Stored dataset items
'''

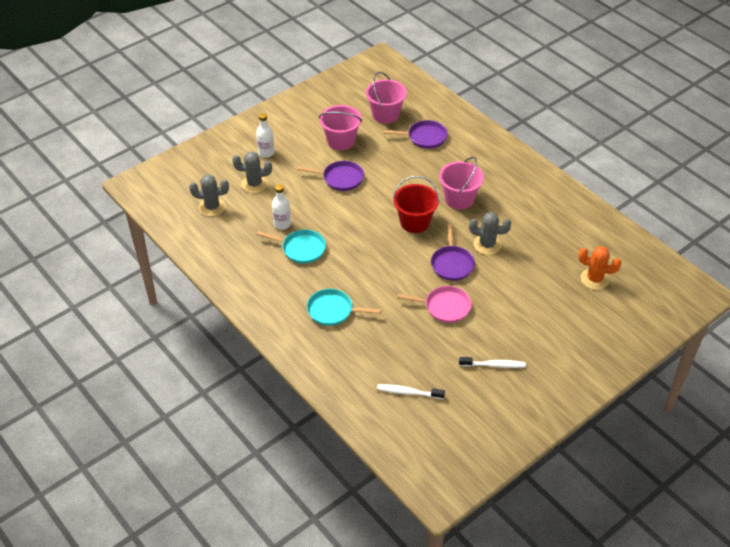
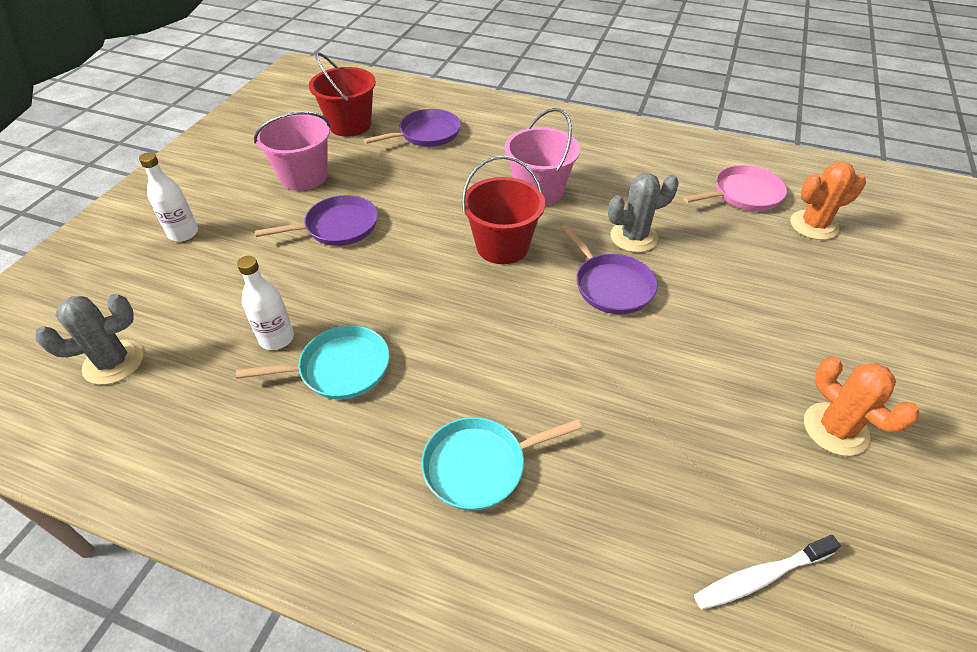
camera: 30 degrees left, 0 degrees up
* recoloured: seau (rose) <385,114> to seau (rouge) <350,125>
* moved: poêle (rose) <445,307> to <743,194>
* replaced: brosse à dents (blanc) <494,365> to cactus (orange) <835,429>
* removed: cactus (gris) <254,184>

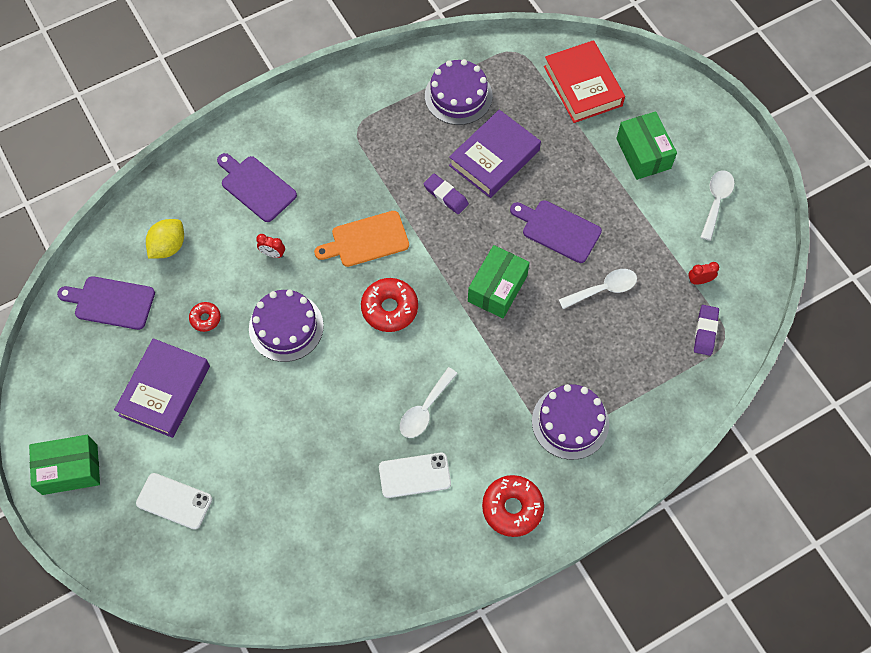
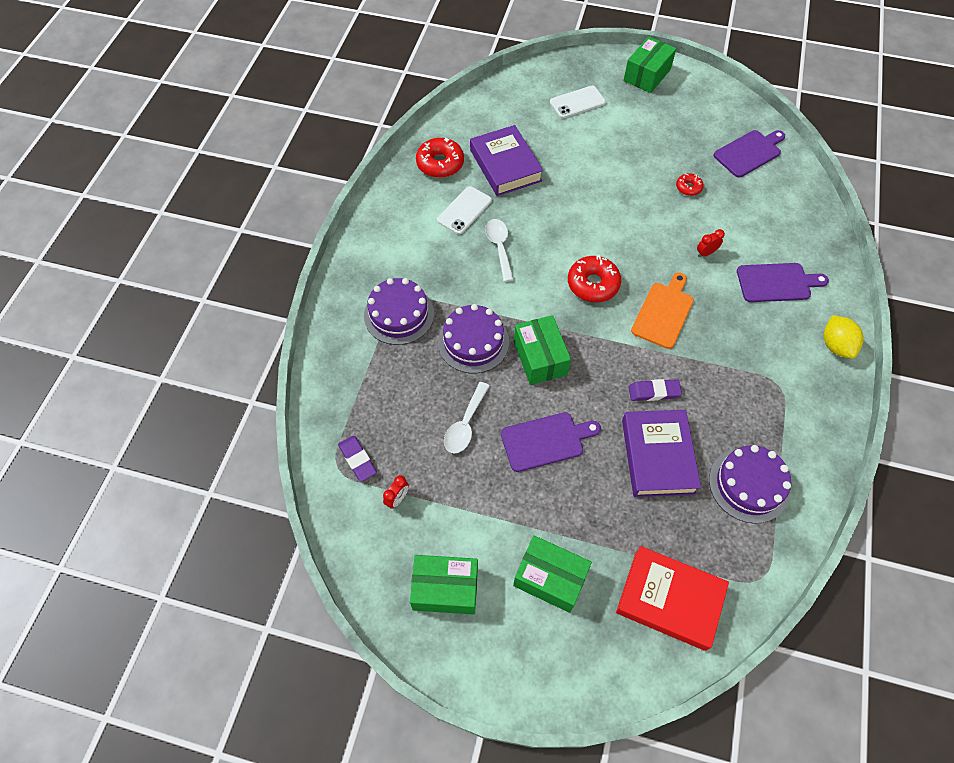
camera: 135 degrees right, 5 degrees down
* replaced: cuillère (blanc) <716,202> to boîte (vert) <445,589>
* moved: beignet (rouge) <512,508> to <440,163>
* moved: gâteau (violet) <286,327> to <473,342>
* moved: livre (violet) <165,391> to <505,165>
* moved: citron (jaune) <168,246> to <835,345>

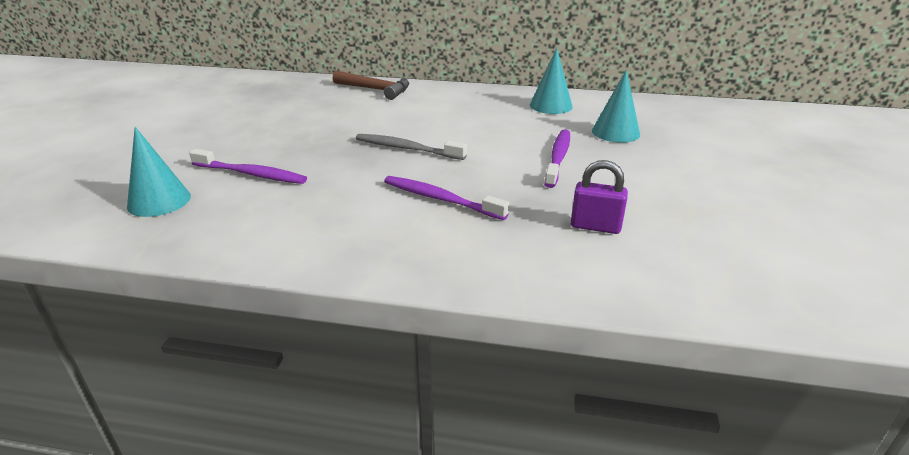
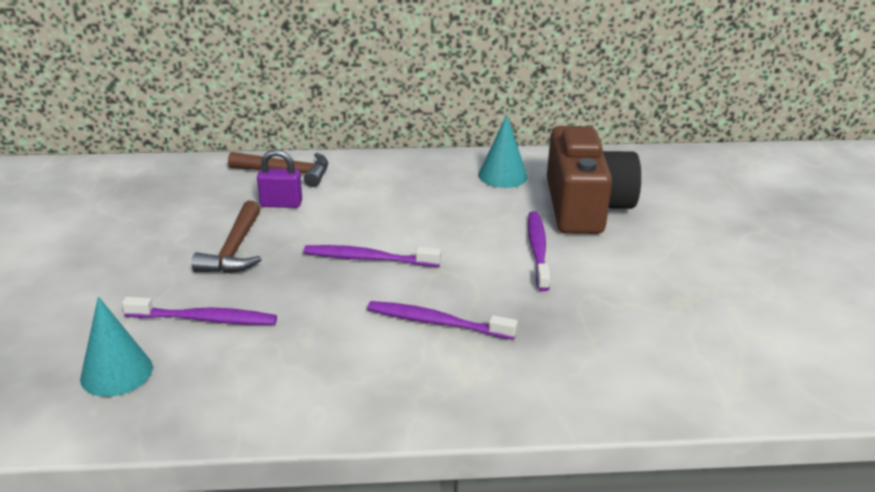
camera: 15 degrees left, 0 degrees up
* added: marteau (marron) <234,250>
* moved: cadenas (violet) <595,226> to <281,204>
* recoloured: brosse à dents (gris) <407,149> to brosse à dents (violet) <368,258>
* replaced: cône (turquoise) <615,132> to appareil photo (marron) <585,207>

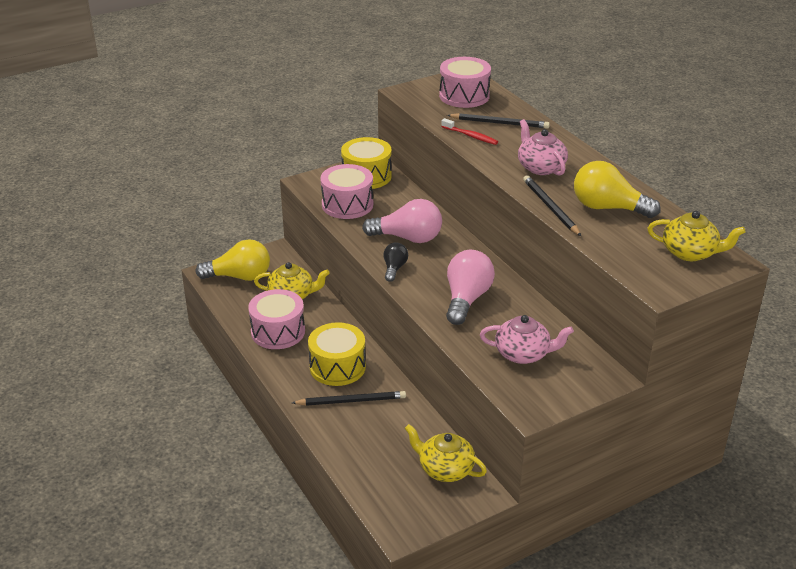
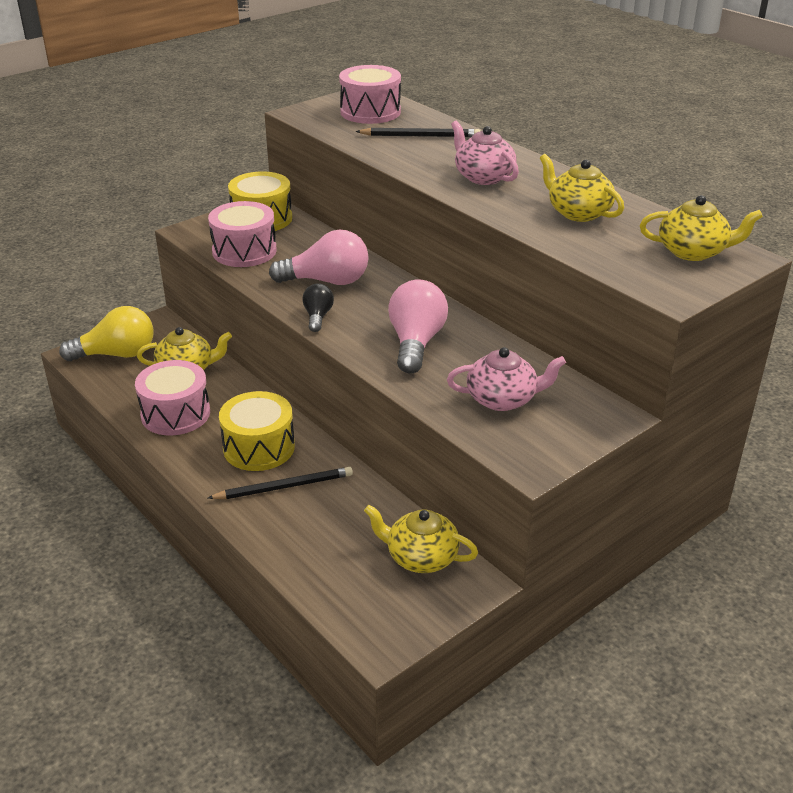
camera: 10 degrees left, 0 degrees up
* replaced: ampoule (jaune) <608,208> to théière (jaune) <578,212>
* removed: brosse à dents (rouge) <470,136>
* removed: crayon (noir) <550,207>

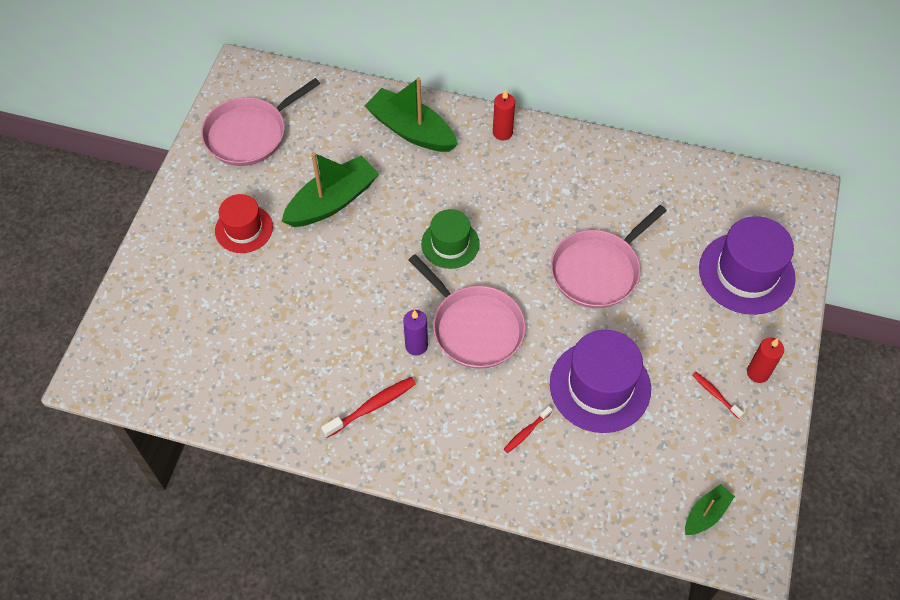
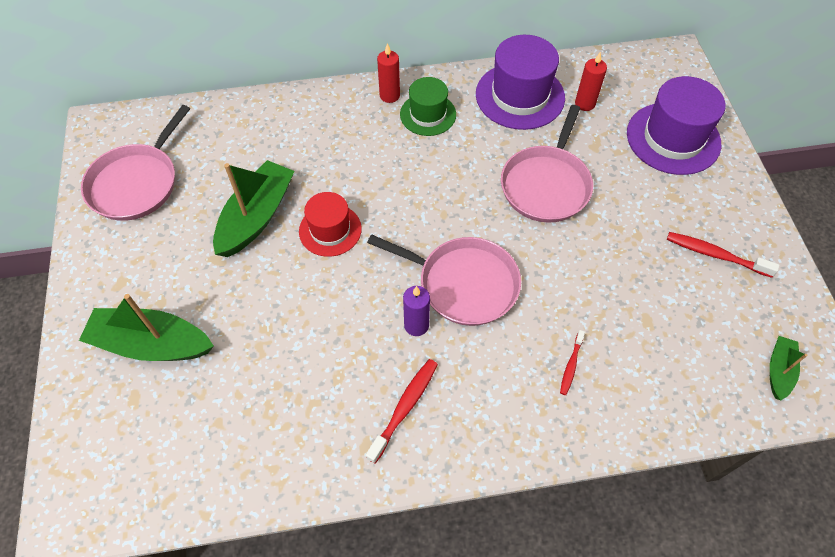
camera: 25 degrees left, 0 degrees up
* moved: bateau (vert) <411,130> to <152,344>
* moved: chapeau (rouge) <244,229> to <330,230>
* moved: chapeau (vert) <450,244> to <428,114>
* moved: chapeau (violet) <600,386> to <520,96>
* moved: bougie (rouge) <758,373> to <585,104>
* resized: brosse à dents (rouge) <715,394> = <715,255> x1.65

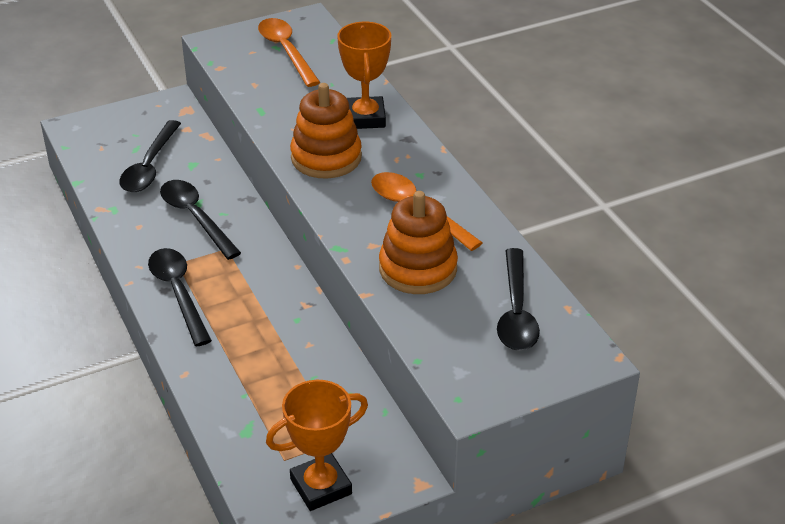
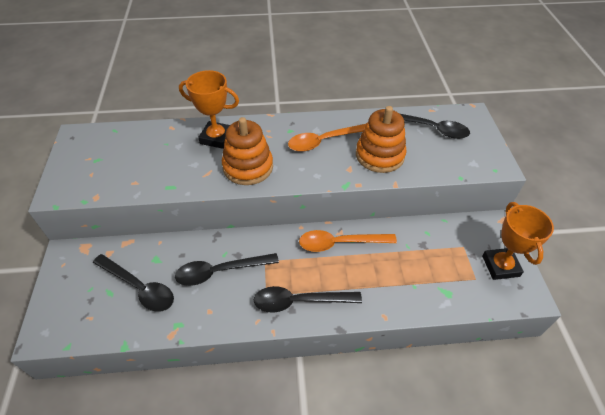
camera: 70 degrees left, 10 degrees up
* moved: cuillère (orange) <286,51> to <340,243>

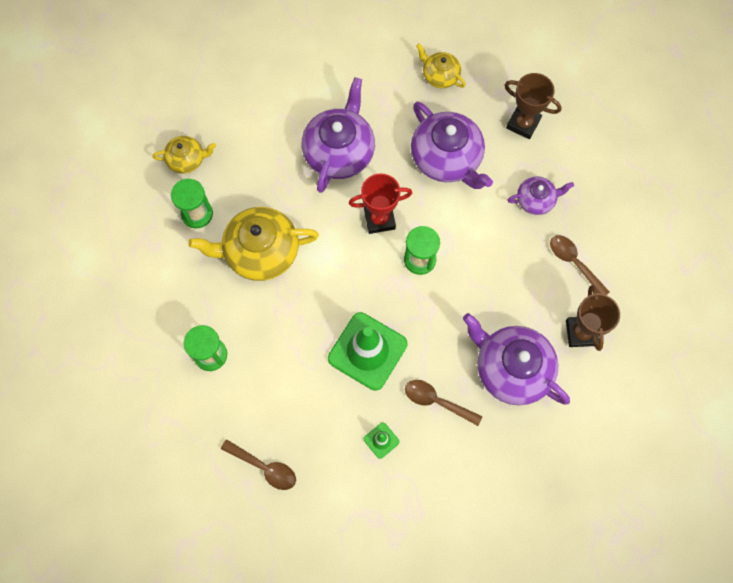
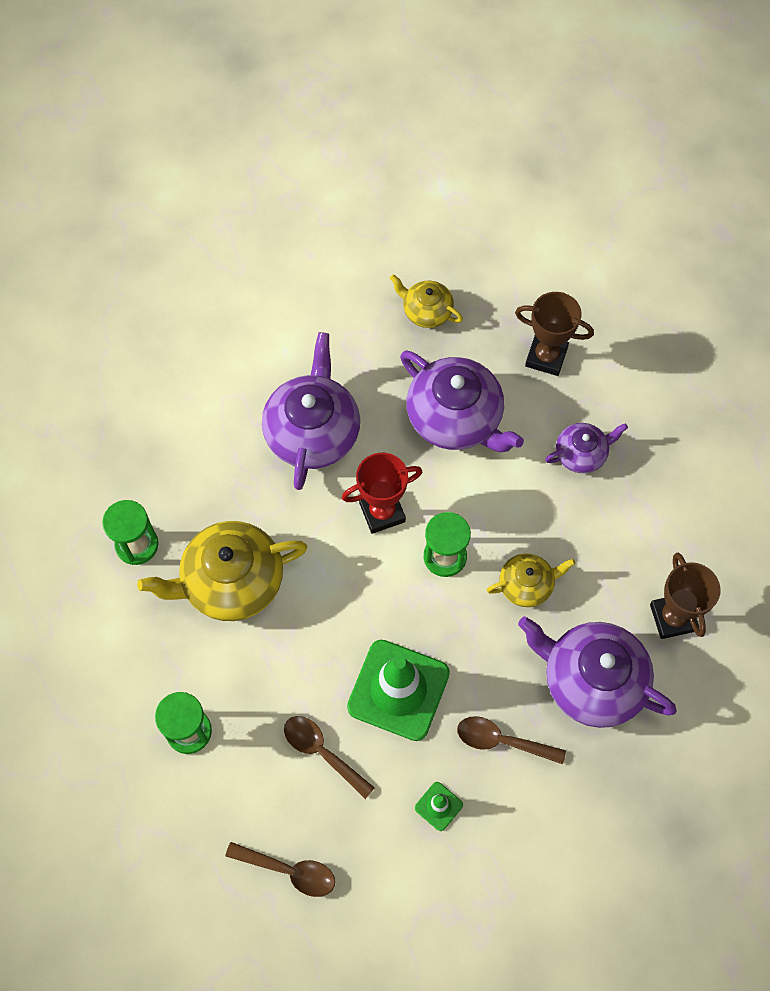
camera: 10 degrees left, 5 degrees down
* moved: cuillère (marron) <574,263> to <322,752>
* moved: théière (jaune) <187,159> to <527,585>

'''

*WHAT IS BEING ASKED*:
Please transcribe every entry above exactly, leaving out any pictures.

*YOUR SOLUTION*:
camera: 30 degrees left, 0 degrees up
* recoloured: seau (rose) <385,114> to seau (rouge) <350,125>
* moved: poêle (rose) <445,307> to <743,194>
* replaced: brosse à dents (blanc) <494,365> to cactus (orange) <835,429>
* removed: cactus (gris) <254,184>

camera: 135 degrees right, 5 degrees down
* replaced: cuillère (blanc) <716,202> to boîte (vert) <445,589>
* moved: beignet (rouge) <512,508> to <440,163>
* moved: gâteau (violet) <286,327> to <473,342>
* moved: livre (violet) <165,391> to <505,165>
* moved: citron (jaune) <168,246> to <835,345>

camera: 15 degrees left, 0 degrees up
* added: marteau (marron) <234,250>
* moved: cadenas (violet) <595,226> to <281,204>
* recoloured: brosse à dents (gris) <407,149> to brosse à dents (violet) <368,258>
* replaced: cône (turquoise) <615,132> to appareil photo (marron) <585,207>

camera: 10 degrees left, 0 degrees up
* replaced: ampoule (jaune) <608,208> to théière (jaune) <578,212>
* removed: brosse à dents (rouge) <470,136>
* removed: crayon (noir) <550,207>

camera: 25 degrees left, 0 degrees up
* moved: bateau (vert) <411,130> to <152,344>
* moved: chapeau (rouge) <244,229> to <330,230>
* moved: chapeau (vert) <450,244> to <428,114>
* moved: chapeau (violet) <600,386> to <520,96>
* moved: bougie (rouge) <758,373> to <585,104>
* resized: brosse à dents (rouge) <715,394> = <715,255> x1.65

camera: 70 degrees left, 10 degrees up
* moved: cuillère (orange) <286,51> to <340,243>

camera: 10 degrees left, 5 degrees down
* moved: cuillère (marron) <574,263> to <322,752>
* moved: théière (jaune) <187,159> to <527,585>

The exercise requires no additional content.